[Problem description] Please write out the data that follows, word for word.

-- Supplied information follows --

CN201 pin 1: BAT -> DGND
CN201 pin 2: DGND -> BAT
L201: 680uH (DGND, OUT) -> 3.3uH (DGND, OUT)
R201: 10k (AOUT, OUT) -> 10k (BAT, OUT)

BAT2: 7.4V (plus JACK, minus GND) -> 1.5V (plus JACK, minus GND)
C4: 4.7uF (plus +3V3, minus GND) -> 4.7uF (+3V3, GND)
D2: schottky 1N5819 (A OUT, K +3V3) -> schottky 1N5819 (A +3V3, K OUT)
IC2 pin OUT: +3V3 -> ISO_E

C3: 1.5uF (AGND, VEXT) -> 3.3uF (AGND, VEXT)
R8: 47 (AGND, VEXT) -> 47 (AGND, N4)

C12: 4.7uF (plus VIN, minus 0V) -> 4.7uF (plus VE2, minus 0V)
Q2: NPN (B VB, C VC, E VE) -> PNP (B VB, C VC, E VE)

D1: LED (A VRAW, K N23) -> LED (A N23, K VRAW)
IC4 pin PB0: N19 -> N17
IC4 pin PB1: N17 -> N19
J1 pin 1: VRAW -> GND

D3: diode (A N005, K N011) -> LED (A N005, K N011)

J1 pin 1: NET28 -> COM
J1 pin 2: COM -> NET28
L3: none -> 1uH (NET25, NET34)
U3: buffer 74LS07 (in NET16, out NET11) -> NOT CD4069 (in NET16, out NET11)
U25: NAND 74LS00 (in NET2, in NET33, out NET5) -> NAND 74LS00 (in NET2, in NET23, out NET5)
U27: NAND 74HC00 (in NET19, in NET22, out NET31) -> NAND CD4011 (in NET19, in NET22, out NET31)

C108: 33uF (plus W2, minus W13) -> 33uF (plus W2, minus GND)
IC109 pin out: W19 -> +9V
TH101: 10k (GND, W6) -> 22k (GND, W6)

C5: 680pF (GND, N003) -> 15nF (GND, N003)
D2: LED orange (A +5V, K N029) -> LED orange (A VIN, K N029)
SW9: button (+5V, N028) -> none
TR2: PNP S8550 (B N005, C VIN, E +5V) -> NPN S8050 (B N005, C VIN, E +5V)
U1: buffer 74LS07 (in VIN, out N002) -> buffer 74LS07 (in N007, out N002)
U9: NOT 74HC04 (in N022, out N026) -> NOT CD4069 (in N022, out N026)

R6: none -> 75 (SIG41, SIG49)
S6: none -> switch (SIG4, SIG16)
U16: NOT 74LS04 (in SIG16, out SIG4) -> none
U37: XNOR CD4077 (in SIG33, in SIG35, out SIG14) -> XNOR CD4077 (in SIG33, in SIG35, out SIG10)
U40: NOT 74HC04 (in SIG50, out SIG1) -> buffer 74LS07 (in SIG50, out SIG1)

-- Supplied information concluded --

[Written response]
CN201 pin 1: BAT -> DGND
CN201 pin 2: DGND -> BAT
L201: 680uH (DGND, OUT) -> 3.3uH (DGND, OUT)
R201: 10k (AOUT, OUT) -> 10k (BAT, OUT)

BAT2: 7.4V (plus JACK, minus GND) -> 1.5V (plus JACK, minus GND)
C4: 4.7uF (plus +3V3, minus GND) -> 4.7uF (+3V3, GND)
D2: schottky 1N5819 (A OUT, K +3V3) -> schottky 1N5819 (A +3V3, K OUT)
IC2 pin OUT: +3V3 -> ISO_E

C3: 1.5uF (AGND, VEXT) -> 3.3uF (AGND, VEXT)
R8: 47 (AGND, VEXT) -> 47 (AGND, N4)

C12: 4.7uF (plus VIN, minus 0V) -> 4.7uF (plus VE2, minus 0V)
Q2: NPN (B VB, C VC, E VE) -> PNP (B VB, C VC, E VE)

D1: LED (A VRAW, K N23) -> LED (A N23, K VRAW)
IC4 pin PB0: N19 -> N17
IC4 pin PB1: N17 -> N19
J1 pin 1: VRAW -> GND

D3: diode (A N005, K N011) -> LED (A N005, K N011)

J1 pin 1: NET28 -> COM
J1 pin 2: COM -> NET28
L3: none -> 1uH (NET25, NET34)
U3: buffer 74LS07 (in NET16, out NET11) -> NOT CD4069 (in NET16, out NET11)
U25: NAND 74LS00 (in NET2, in NET33, out NET5) -> NAND 74LS00 (in NET2, in NET23, out NET5)
U27: NAND 74HC00 (in NET19, in NET22, out NET31) -> NAND CD4011 (in NET19, in NET22, out NET31)

C108: 33uF (plus W2, minus W13) -> 33uF (plus W2, minus GND)
IC109 pin out: W19 -> +9V
TH101: 10k (GND, W6) -> 22k (GND, W6)

C5: 680pF (GND, N003) -> 15nF (GND, N003)
D2: LED orange (A +5V, K N029) -> LED orange (A VIN, K N029)
SW9: button (+5V, N028) -> none
TR2: PNP S8550 (B N005, C VIN, E +5V) -> NPN S8050 (B N005, C VIN, E +5V)
U1: buffer 74LS07 (in VIN, out N002) -> buffer 74LS07 (in N007, out N002)
U9: NOT 74HC04 (in N022, out N026) -> NOT CD4069 (in N022, out N026)

R6: none -> 75 (SIG41, SIG49)
S6: none -> switch (SIG4, SIG16)
U16: NOT 74LS04 (in SIG16, out SIG4) -> none
U37: XNOR CD4077 (in SIG33, in SIG35, out SIG14) -> XNOR CD4077 (in SIG33, in SIG35, out SIG10)
U40: NOT 74HC04 (in SIG50, out SIG1) -> buffer 74LS07 (in SIG50, out SIG1)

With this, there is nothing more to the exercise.